● EXCERPTED RECORDS:
# # # # #

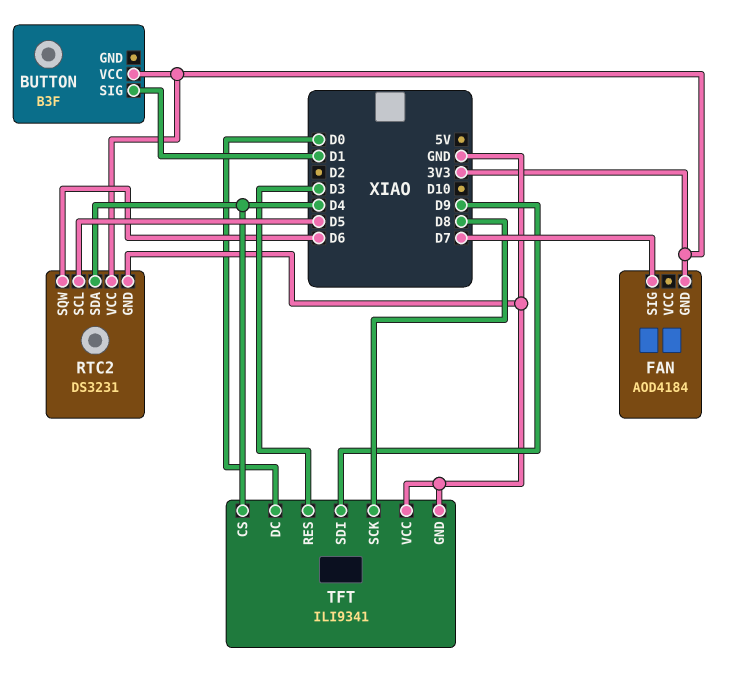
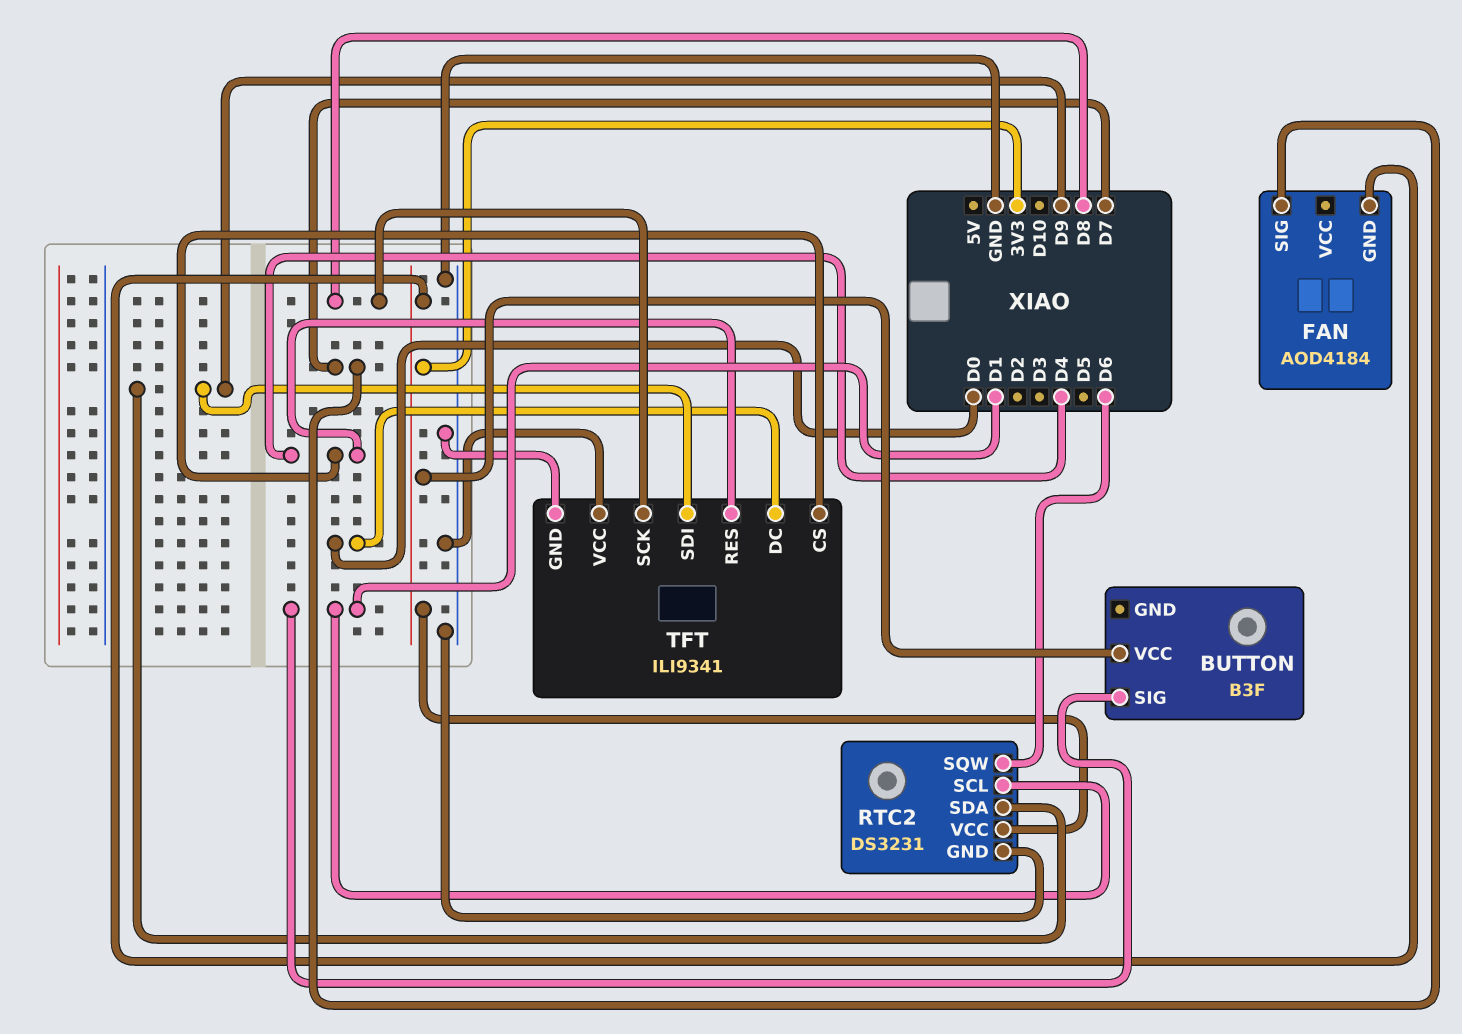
RTC2 pin SCL: D5 -> D1
RTC2 pin SDA: D4 -> D9
TFT pin RES: D3 -> D4

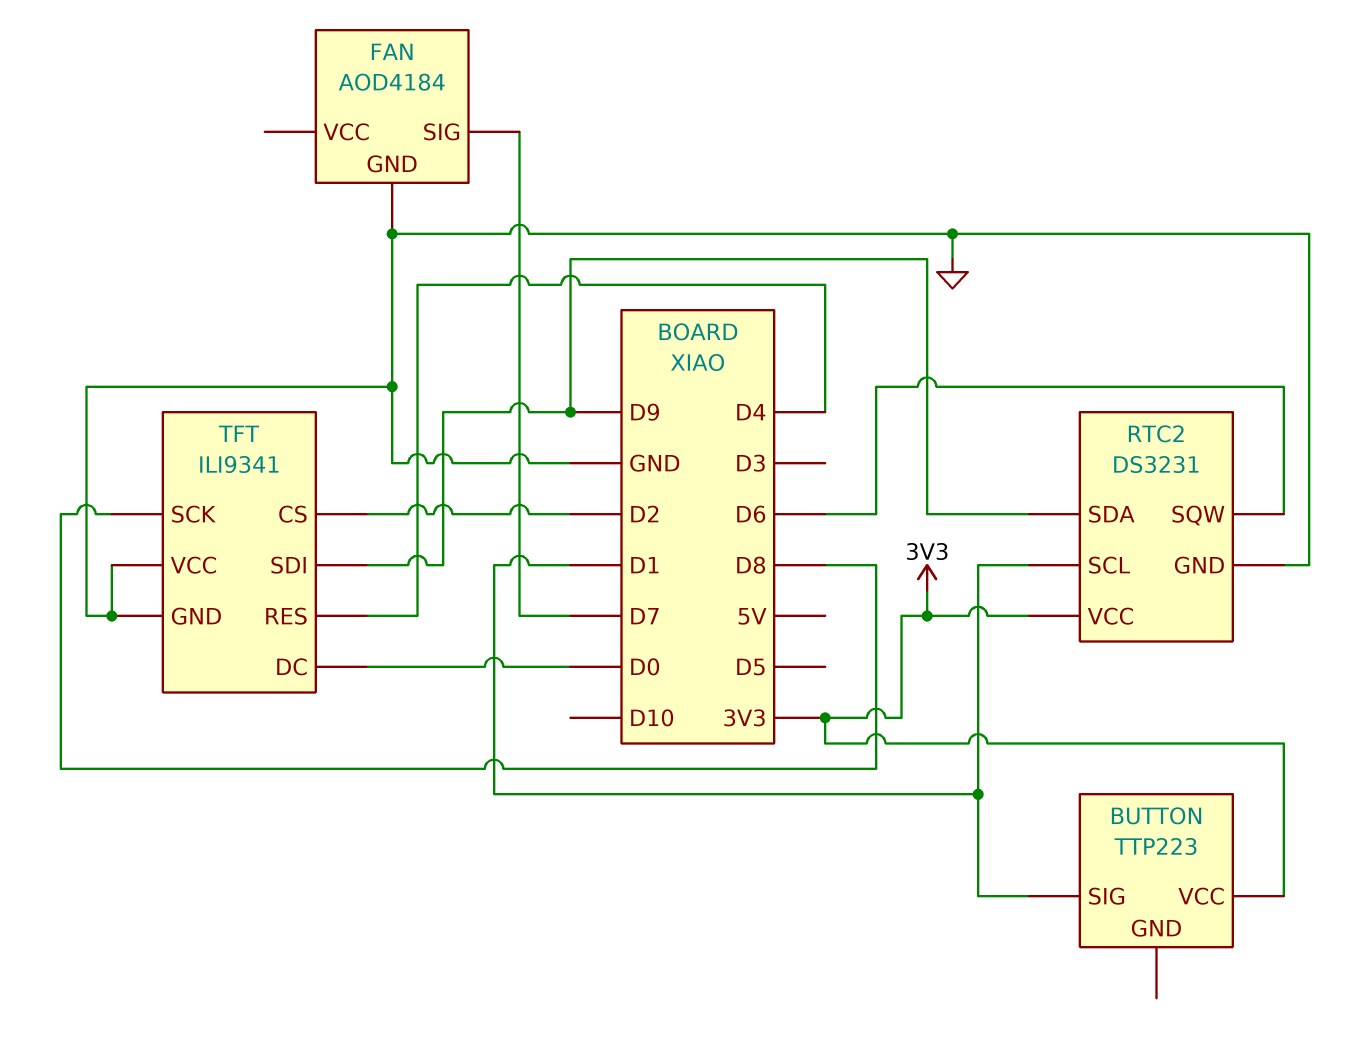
BUTTON: B3F -> TTP223
FAN pin GND: 3V3 -> GND
TFT pin CS: D4 -> D2

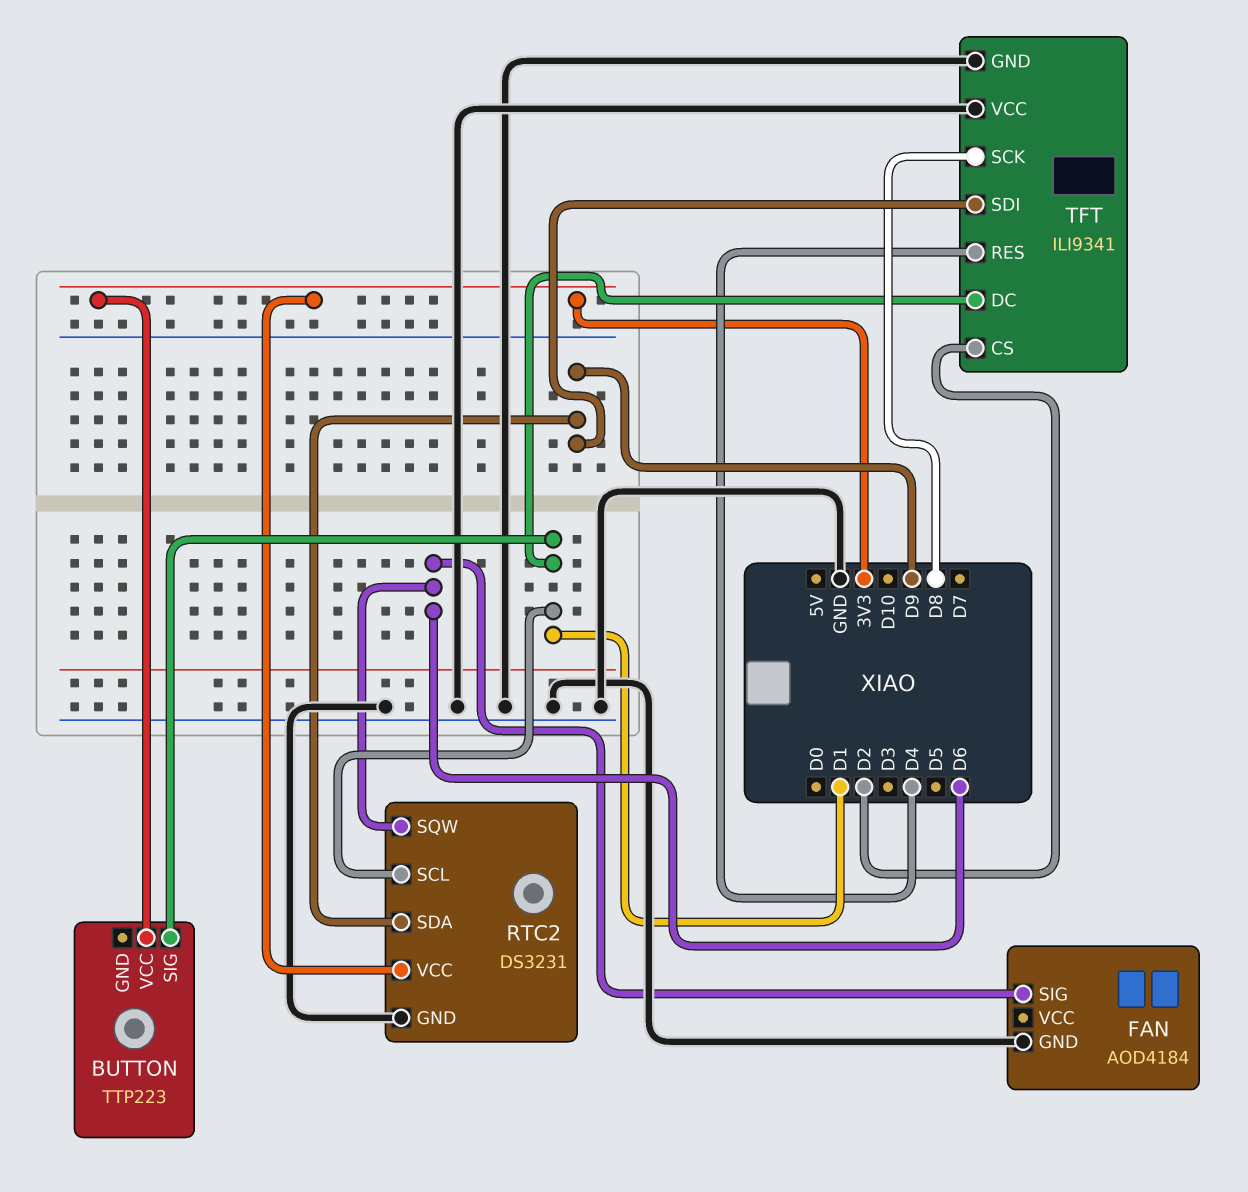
FAN pin SIG: D7 -> D6
TFT pin DC: D0 -> D1

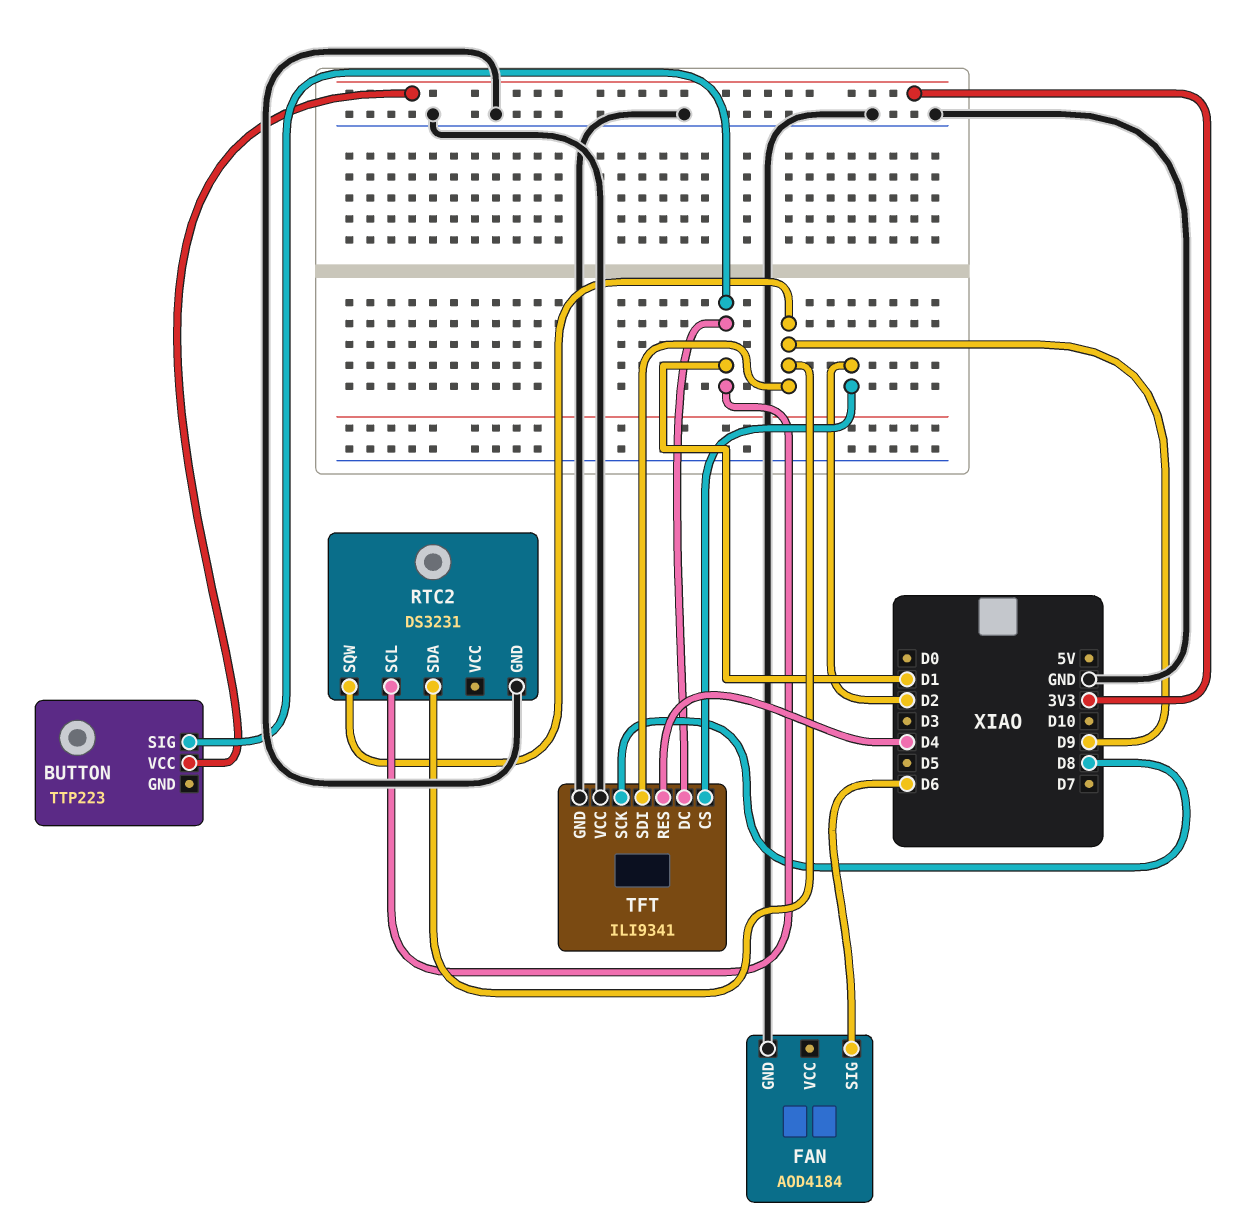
RTC2 pin SQW: D6 -> D9
RTC2 pin VCC: 3V3 -> none

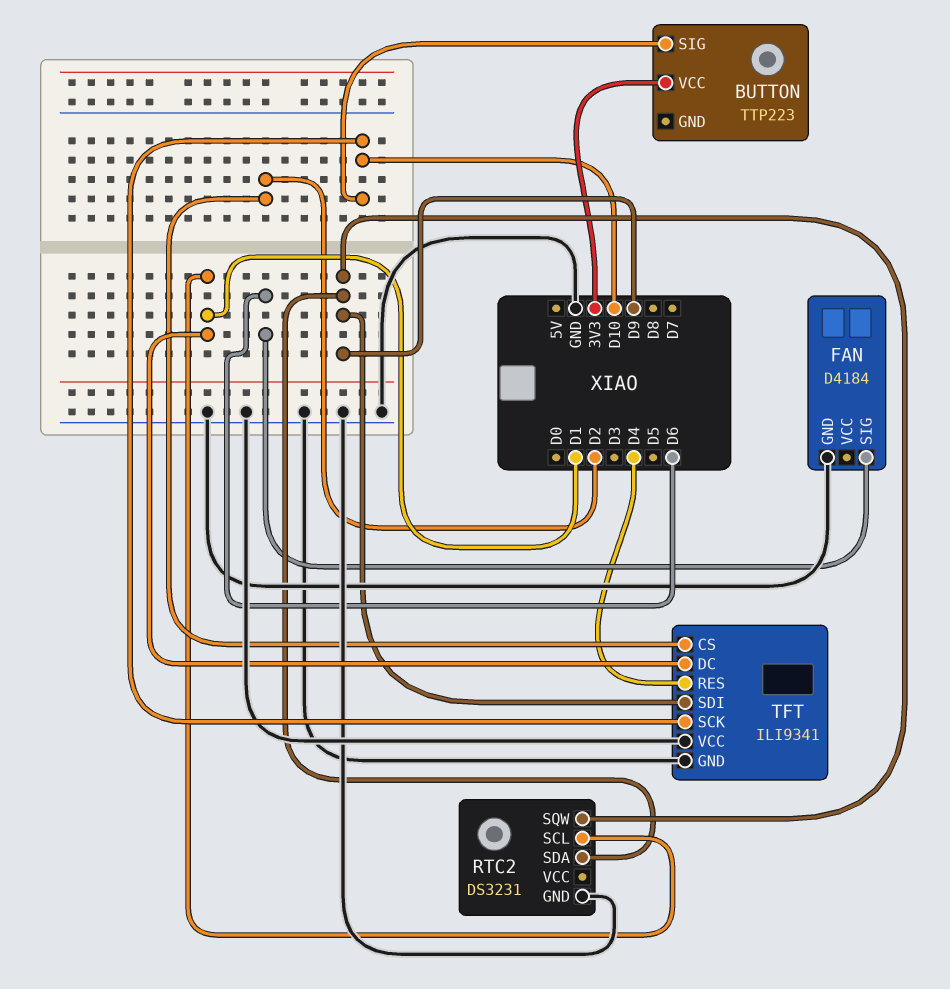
BUTTON pin SIG: D1 -> D10
FAN: AOD4184 -> D4184
TFT pin SCK: D8 -> D10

# # # # #

● WHAT IS NEEDED:
Reproduce the material exactly; keep pictures out.

● ANSWER TO THIS PROBLEM:
RTC2 pin SCL: D5 -> D1
RTC2 pin SDA: D4 -> D9
TFT pin RES: D3 -> D4

BUTTON: B3F -> TTP223
FAN pin GND: 3V3 -> GND
TFT pin CS: D4 -> D2

FAN pin SIG: D7 -> D6
TFT pin DC: D0 -> D1

RTC2 pin SQW: D6 -> D9
RTC2 pin VCC: 3V3 -> none

BUTTON pin SIG: D1 -> D10
FAN: AOD4184 -> D4184
TFT pin SCK: D8 -> D10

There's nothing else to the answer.